-- Opening Marker --
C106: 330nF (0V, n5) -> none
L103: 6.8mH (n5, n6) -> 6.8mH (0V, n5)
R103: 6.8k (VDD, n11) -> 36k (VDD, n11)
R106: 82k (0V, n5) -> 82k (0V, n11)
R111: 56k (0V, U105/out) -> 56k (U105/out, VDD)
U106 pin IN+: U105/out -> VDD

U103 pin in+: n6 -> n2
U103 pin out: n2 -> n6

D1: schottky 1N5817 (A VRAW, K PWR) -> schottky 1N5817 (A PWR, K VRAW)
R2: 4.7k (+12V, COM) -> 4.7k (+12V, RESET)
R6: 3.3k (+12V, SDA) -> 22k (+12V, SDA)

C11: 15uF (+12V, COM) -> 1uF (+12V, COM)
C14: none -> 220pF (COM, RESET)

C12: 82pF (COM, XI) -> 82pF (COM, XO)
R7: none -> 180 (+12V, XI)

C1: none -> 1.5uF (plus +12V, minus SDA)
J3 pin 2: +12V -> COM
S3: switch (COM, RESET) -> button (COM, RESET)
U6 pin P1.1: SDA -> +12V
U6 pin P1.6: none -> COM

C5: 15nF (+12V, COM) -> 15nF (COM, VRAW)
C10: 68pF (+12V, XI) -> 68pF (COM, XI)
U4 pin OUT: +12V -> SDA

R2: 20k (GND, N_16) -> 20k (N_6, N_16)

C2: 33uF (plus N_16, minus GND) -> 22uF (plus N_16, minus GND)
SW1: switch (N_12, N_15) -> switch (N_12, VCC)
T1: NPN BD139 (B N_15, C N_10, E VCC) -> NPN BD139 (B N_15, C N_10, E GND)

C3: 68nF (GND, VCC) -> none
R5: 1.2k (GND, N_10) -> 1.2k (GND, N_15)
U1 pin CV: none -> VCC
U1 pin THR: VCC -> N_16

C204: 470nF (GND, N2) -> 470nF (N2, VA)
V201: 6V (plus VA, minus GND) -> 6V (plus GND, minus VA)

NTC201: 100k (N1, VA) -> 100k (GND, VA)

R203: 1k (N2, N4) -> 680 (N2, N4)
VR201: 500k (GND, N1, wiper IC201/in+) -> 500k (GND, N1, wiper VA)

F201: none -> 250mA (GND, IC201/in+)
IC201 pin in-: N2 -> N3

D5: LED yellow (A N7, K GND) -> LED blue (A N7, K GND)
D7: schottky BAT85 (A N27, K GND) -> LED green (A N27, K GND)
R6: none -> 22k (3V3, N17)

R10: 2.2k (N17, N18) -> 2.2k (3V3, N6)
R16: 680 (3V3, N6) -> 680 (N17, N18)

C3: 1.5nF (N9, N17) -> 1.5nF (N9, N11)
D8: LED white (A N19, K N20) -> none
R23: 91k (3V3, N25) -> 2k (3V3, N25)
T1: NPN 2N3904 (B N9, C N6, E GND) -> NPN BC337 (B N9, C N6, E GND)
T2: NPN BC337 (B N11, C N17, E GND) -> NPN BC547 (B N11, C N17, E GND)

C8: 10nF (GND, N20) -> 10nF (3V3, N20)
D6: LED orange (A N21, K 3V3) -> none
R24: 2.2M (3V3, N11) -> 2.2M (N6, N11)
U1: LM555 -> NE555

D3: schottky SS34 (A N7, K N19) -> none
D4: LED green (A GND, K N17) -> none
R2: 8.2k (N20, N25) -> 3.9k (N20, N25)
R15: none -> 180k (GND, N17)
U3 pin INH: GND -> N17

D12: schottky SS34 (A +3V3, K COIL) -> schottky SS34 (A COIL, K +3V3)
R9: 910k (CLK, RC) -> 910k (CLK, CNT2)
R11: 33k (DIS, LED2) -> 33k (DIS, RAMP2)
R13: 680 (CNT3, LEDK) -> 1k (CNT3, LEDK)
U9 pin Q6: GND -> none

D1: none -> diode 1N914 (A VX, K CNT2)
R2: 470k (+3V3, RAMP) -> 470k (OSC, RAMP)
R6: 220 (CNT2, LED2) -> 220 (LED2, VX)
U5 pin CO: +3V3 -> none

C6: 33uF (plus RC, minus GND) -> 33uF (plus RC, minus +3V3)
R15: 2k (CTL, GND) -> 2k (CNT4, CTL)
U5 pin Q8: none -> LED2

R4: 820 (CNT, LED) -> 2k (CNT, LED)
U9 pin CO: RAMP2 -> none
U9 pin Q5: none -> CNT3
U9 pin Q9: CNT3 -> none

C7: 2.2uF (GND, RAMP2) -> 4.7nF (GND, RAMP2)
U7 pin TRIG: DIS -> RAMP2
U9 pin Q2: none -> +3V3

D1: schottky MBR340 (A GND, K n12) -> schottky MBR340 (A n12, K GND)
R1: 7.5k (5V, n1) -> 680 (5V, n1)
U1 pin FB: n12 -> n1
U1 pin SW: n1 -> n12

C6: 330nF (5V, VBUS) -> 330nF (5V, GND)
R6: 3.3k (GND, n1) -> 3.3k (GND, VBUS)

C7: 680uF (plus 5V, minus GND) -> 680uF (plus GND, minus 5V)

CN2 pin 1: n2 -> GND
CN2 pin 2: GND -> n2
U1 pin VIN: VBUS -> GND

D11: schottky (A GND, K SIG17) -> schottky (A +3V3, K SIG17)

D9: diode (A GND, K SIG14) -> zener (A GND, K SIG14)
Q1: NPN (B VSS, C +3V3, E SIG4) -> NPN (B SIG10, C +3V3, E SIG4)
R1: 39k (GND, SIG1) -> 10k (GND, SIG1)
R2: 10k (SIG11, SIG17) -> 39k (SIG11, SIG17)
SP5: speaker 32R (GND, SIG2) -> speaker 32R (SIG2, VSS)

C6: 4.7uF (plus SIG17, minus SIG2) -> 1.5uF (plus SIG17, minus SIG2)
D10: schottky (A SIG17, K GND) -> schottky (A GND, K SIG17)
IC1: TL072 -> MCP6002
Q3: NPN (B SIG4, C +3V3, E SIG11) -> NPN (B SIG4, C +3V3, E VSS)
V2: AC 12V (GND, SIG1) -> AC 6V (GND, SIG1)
-- Closing Marker --
When you retype the data above, start at its first line, stop after the line containing "C8: 10nF (GND, N20) -> 10nF (3V3, N20)", and leave out everything else.

_Reply to the task_
C106: 330nF (0V, n5) -> none
L103: 6.8mH (n5, n6) -> 6.8mH (0V, n5)
R103: 6.8k (VDD, n11) -> 36k (VDD, n11)
R106: 82k (0V, n5) -> 82k (0V, n11)
R111: 56k (0V, U105/out) -> 56k (U105/out, VDD)
U106 pin IN+: U105/out -> VDD

U103 pin in+: n6 -> n2
U103 pin out: n2 -> n6

D1: schottky 1N5817 (A VRAW, K PWR) -> schottky 1N5817 (A PWR, K VRAW)
R2: 4.7k (+12V, COM) -> 4.7k (+12V, RESET)
R6: 3.3k (+12V, SDA) -> 22k (+12V, SDA)

C11: 15uF (+12V, COM) -> 1uF (+12V, COM)
C14: none -> 220pF (COM, RESET)

C12: 82pF (COM, XI) -> 82pF (COM, XO)
R7: none -> 180 (+12V, XI)

C1: none -> 1.5uF (plus +12V, minus SDA)
J3 pin 2: +12V -> COM
S3: switch (COM, RESET) -> button (COM, RESET)
U6 pin P1.1: SDA -> +12V
U6 pin P1.6: none -> COM

C5: 15nF (+12V, COM) -> 15nF (COM, VRAW)
C10: 68pF (+12V, XI) -> 68pF (COM, XI)
U4 pin OUT: +12V -> SDA

R2: 20k (GND, N_16) -> 20k (N_6, N_16)

C2: 33uF (plus N_16, minus GND) -> 22uF (plus N_16, minus GND)
SW1: switch (N_12, N_15) -> switch (N_12, VCC)
T1: NPN BD139 (B N_15, C N_10, E VCC) -> NPN BD139 (B N_15, C N_10, E GND)

C3: 68nF (GND, VCC) -> none
R5: 1.2k (GND, N_10) -> 1.2k (GND, N_15)
U1 pin CV: none -> VCC
U1 pin THR: VCC -> N_16

C204: 470nF (GND, N2) -> 470nF (N2, VA)
V201: 6V (plus VA, minus GND) -> 6V (plus GND, minus VA)

NTC201: 100k (N1, VA) -> 100k (GND, VA)

R203: 1k (N2, N4) -> 680 (N2, N4)
VR201: 500k (GND, N1, wiper IC201/in+) -> 500k (GND, N1, wiper VA)

F201: none -> 250mA (GND, IC201/in+)
IC201 pin in-: N2 -> N3

D5: LED yellow (A N7, K GND) -> LED blue (A N7, K GND)
D7: schottky BAT85 (A N27, K GND) -> LED green (A N27, K GND)
R6: none -> 22k (3V3, N17)

R10: 2.2k (N17, N18) -> 2.2k (3V3, N6)
R16: 680 (3V3, N6) -> 680 (N17, N18)

C3: 1.5nF (N9, N17) -> 1.5nF (N9, N11)
D8: LED white (A N19, K N20) -> none
R23: 91k (3V3, N25) -> 2k (3V3, N25)
T1: NPN 2N3904 (B N9, C N6, E GND) -> NPN BC337 (B N9, C N6, E GND)
T2: NPN BC337 (B N11, C N17, E GND) -> NPN BC547 (B N11, C N17, E GND)

C8: 10nF (GND, N20) -> 10nF (3V3, N20)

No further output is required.